** WHAT IS REQUIRED **
Take the material below and reproduce, word for word, only the lines from the line with "TR1: NMOS AO3400" through the line with "D1: diode (A".
**** LISTED ENTRIES ****
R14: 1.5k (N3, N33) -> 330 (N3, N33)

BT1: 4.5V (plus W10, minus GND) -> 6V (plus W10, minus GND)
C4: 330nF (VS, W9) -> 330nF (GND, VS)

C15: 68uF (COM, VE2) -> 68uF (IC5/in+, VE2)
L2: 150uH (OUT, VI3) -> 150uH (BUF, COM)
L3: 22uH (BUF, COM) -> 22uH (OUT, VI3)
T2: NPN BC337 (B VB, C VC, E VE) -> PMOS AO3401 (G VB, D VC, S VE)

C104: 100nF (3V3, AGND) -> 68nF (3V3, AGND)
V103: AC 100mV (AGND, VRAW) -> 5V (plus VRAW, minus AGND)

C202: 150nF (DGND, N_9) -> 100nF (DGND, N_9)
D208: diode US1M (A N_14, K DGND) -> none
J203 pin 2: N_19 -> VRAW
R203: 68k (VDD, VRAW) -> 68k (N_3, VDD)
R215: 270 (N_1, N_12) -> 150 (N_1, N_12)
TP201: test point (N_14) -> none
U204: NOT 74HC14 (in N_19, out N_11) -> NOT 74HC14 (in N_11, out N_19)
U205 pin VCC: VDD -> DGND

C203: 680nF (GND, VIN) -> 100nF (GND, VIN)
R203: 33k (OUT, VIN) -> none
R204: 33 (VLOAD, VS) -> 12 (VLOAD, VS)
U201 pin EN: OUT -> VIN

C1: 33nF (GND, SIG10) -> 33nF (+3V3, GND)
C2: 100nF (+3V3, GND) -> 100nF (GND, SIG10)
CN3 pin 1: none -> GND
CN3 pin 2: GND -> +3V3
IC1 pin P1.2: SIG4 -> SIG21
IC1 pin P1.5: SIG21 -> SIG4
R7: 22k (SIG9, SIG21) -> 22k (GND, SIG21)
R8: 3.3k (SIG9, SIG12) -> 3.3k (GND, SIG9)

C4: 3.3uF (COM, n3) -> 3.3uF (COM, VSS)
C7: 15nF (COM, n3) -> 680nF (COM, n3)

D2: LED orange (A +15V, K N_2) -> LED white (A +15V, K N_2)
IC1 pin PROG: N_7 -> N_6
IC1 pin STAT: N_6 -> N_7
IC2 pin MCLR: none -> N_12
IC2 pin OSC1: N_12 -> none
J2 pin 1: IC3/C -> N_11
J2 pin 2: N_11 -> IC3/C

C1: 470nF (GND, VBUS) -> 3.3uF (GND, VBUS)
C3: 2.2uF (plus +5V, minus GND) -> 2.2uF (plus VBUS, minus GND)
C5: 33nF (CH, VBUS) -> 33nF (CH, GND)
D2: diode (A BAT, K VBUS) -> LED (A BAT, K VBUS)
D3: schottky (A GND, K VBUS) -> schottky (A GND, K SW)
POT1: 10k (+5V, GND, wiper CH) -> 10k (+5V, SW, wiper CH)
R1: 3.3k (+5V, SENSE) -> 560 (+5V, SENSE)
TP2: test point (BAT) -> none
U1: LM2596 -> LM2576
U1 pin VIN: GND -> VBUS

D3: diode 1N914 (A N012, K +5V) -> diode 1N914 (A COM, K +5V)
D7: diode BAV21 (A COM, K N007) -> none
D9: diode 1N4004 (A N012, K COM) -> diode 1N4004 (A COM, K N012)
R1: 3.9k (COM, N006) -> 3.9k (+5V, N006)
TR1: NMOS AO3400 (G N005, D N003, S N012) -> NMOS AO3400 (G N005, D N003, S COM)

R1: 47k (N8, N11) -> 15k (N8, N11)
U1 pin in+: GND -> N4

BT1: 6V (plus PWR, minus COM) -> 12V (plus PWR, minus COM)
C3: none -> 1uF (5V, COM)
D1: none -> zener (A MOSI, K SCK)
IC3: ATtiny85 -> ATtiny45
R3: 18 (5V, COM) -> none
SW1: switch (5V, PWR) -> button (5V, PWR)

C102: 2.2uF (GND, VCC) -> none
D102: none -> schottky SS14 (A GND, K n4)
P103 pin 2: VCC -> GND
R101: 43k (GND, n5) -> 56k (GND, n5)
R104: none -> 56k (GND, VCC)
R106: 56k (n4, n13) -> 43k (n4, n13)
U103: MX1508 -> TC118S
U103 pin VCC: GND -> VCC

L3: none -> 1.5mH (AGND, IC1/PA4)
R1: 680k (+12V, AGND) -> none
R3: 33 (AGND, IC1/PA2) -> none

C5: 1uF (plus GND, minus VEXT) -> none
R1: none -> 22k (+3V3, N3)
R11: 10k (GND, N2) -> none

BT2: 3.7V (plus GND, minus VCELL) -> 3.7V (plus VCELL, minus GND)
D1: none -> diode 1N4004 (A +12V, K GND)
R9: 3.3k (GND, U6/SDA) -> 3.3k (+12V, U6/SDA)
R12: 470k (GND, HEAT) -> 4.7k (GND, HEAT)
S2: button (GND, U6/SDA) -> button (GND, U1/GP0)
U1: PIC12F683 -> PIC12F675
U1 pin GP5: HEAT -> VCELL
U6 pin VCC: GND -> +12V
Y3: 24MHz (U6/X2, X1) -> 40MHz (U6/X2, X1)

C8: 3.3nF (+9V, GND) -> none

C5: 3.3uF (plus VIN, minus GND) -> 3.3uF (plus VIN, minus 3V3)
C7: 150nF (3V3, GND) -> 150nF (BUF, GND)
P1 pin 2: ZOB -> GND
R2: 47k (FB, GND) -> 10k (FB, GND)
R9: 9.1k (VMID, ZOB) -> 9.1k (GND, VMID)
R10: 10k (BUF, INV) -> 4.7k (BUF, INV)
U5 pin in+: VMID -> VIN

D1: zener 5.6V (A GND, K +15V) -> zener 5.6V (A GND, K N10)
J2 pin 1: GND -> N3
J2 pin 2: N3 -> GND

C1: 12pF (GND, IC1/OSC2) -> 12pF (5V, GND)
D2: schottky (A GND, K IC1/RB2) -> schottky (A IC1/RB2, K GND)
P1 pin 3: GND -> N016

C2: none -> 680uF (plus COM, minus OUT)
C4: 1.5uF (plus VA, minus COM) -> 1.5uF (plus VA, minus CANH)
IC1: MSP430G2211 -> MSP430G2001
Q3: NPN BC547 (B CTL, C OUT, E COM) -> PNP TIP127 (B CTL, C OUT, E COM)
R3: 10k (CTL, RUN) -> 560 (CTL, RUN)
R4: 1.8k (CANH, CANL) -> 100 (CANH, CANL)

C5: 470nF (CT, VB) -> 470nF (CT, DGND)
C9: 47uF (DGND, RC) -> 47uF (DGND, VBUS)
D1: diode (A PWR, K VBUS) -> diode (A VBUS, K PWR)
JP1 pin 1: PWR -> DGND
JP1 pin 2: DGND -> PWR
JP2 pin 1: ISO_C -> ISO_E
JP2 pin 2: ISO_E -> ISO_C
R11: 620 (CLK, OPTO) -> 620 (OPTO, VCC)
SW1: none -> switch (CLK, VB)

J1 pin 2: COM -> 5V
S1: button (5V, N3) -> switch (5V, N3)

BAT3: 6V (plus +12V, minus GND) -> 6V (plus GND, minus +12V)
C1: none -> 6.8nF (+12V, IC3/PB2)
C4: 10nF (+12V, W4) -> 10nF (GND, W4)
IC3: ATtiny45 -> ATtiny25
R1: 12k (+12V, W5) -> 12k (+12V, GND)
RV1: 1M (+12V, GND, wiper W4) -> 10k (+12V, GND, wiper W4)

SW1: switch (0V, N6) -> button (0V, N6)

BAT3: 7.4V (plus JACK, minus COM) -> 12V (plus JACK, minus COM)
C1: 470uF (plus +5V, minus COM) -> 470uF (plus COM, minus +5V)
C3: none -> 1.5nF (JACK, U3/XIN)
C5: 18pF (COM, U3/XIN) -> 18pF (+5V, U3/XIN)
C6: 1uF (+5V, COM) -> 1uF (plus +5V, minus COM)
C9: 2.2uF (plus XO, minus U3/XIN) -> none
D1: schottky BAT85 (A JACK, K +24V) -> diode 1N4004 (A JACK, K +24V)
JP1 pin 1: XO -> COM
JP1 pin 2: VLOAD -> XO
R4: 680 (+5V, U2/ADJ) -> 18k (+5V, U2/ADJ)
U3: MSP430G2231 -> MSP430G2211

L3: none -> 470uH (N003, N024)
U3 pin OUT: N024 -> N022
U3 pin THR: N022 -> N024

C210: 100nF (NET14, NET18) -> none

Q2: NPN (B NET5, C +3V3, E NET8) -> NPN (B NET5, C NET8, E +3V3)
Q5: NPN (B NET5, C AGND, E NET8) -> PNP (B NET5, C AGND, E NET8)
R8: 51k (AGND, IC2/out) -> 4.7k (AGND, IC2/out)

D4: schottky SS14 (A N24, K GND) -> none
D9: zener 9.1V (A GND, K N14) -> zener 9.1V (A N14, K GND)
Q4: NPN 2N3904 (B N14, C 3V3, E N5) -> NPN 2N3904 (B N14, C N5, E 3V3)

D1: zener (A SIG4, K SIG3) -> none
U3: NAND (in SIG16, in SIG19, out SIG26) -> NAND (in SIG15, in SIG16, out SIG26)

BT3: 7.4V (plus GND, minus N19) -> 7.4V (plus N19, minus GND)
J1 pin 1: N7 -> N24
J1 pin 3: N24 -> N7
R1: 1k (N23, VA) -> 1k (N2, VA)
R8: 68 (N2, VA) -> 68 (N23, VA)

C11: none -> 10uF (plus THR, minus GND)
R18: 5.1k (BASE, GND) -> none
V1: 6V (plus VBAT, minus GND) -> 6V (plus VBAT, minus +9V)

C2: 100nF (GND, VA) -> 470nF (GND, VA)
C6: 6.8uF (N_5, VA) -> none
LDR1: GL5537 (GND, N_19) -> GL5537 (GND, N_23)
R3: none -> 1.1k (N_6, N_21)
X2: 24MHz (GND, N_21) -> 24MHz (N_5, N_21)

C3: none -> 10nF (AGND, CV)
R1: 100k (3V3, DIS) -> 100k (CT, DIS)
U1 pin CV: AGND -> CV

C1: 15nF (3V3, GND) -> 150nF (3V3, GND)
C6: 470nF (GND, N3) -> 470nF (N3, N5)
****
** WRITTEN REPLY **
TR1: NMOS AO3400 (G N005, D N003, S N012) -> NMOS AO3400 (G N005, D N003, S COM)

R1: 47k (N8, N11) -> 15k (N8, N11)
U1 pin in+: GND -> N4

BT1: 6V (plus PWR, minus COM) -> 12V (plus PWR, minus COM)
C3: none -> 1uF (5V, COM)
D1: none -> zener (A MOSI, K SCK)
IC3: ATtiny85 -> ATtiny45
R3: 18 (5V, COM) -> none
SW1: switch (5V, PWR) -> button (5V, PWR)

C102: 2.2uF (GND, VCC) -> none
D102: none -> schottky SS14 (A GND, K n4)
P103 pin 2: VCC -> GND
R101: 43k (GND, n5) -> 56k (GND, n5)
R104: none -> 56k (GND, VCC)
R106: 56k (n4, n13) -> 43k (n4, n13)
U103: MX1508 -> TC118S
U103 pin VCC: GND -> VCC

L3: none -> 1.5mH (AGND, IC1/PA4)
R1: 680k (+12V, AGND) -> none
R3: 33 (AGND, IC1/PA2) -> none

C5: 1uF (plus GND, minus VEXT) -> none
R1: none -> 22k (+3V3, N3)
R11: 10k (GND, N2) -> none

BT2: 3.7V (plus GND, minus VCELL) -> 3.7V (plus VCELL, minus GND)
D1: none -> diode 1N4004 (A +12V, K GND)
R9: 3.3k (GND, U6/SDA) -> 3.3k (+12V, U6/SDA)
R12: 470k (GND, HEAT) -> 4.7k (GND, HEAT)
S2: button (GND, U6/SDA) -> button (GND, U1/GP0)
U1: PIC12F683 -> PIC12F675
U1 pin GP5: HEAT -> VCELL
U6 pin VCC: GND -> +12V
Y3: 24MHz (U6/X2, X1) -> 40MHz (U6/X2, X1)

C8: 3.3nF (+9V, GND) -> none

C5: 3.3uF (plus VIN, minus GND) -> 3.3uF (plus VIN, minus 3V3)
C7: 150nF (3V3, GND) -> 150nF (BUF, GND)
P1 pin 2: ZOB -> GND
R2: 47k (FB, GND) -> 10k (FB, GND)
R9: 9.1k (VMID, ZOB) -> 9.1k (GND, VMID)
R10: 10k (BUF, INV) -> 4.7k (BUF, INV)
U5 pin in+: VMID -> VIN

D1: zener 5.6V (A GND, K +15V) -> zener 5.6V (A GND, K N10)
J2 pin 1: GND -> N3
J2 pin 2: N3 -> GND

C1: 12pF (GND, IC1/OSC2) -> 12pF (5V, GND)
D2: schottky (A GND, K IC1/RB2) -> schottky (A IC1/RB2, K GND)
P1 pin 3: GND -> N016

C2: none -> 680uF (plus COM, minus OUT)
C4: 1.5uF (plus VA, minus COM) -> 1.5uF (plus VA, minus CANH)
IC1: MSP430G2211 -> MSP430G2001
Q3: NPN BC547 (B CTL, C OUT, E COM) -> PNP TIP127 (B CTL, C OUT, E COM)
R3: 10k (CTL, RUN) -> 560 (CTL, RUN)
R4: 1.8k (CANH, CANL) -> 100 (CANH, CANL)

C5: 470nF (CT, VB) -> 470nF (CT, DGND)
C9: 47uF (DGND, RC) -> 47uF (DGND, VBUS)
D1: diode (A PWR, K VBUS) -> diode (A VBUS, K PWR)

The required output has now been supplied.